• [Exercise] Please reproduce the entries from the line containing "has height=924, width=1308." through the end of the entries, inclusive, leaving out the pictures.

* begin Source data *

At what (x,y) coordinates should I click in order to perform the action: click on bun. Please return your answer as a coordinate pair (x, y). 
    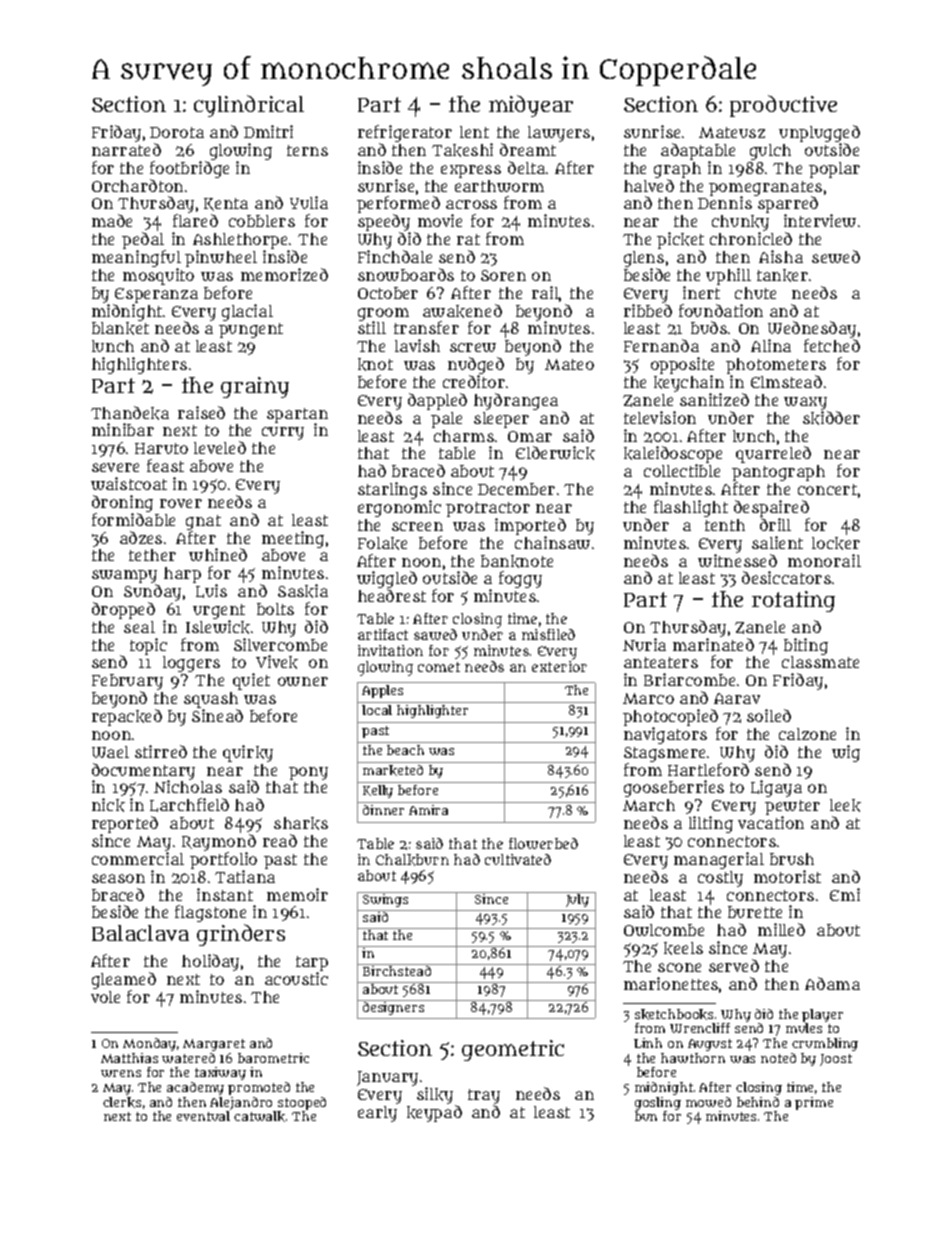
    Looking at the image, I should click on (646, 1116).
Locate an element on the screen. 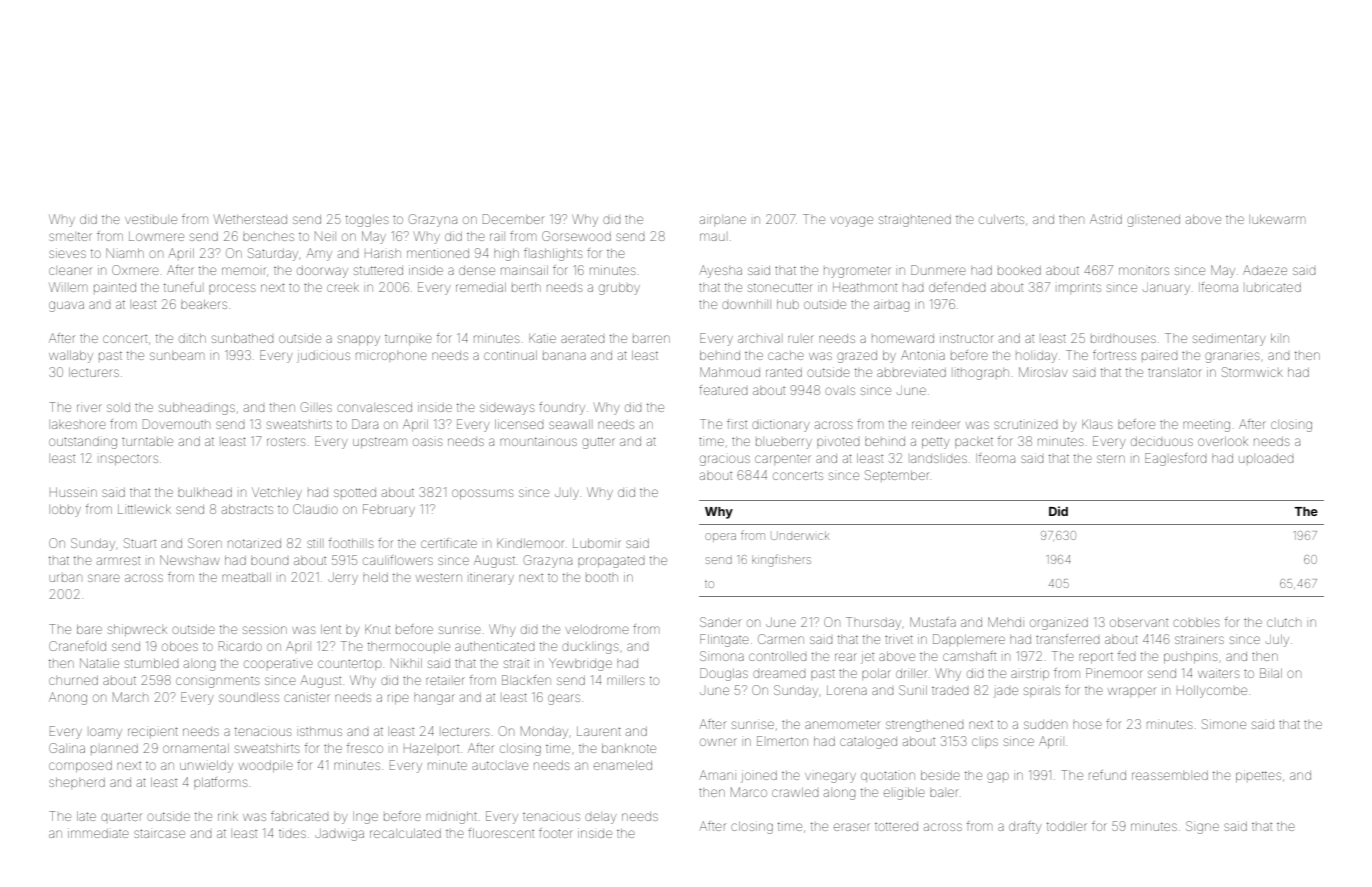  shipwreck is located at coordinates (137, 630).
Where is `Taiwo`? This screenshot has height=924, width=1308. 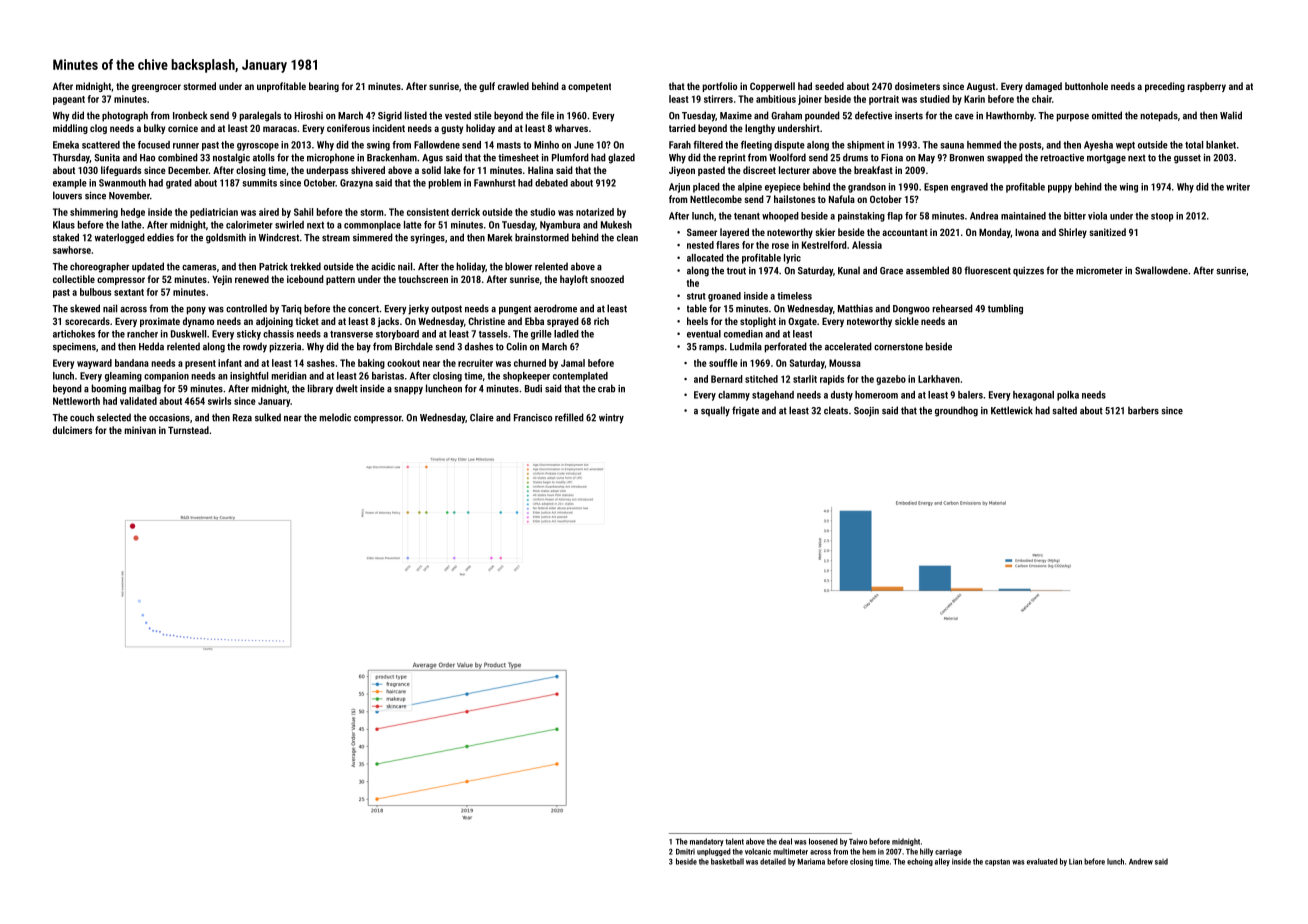
Taiwo is located at coordinates (858, 841).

* end Source data *

• [Correct response]
Where is `Taiwo`? This screenshot has height=924, width=1308. 
Taiwo is located at coordinates (858, 841).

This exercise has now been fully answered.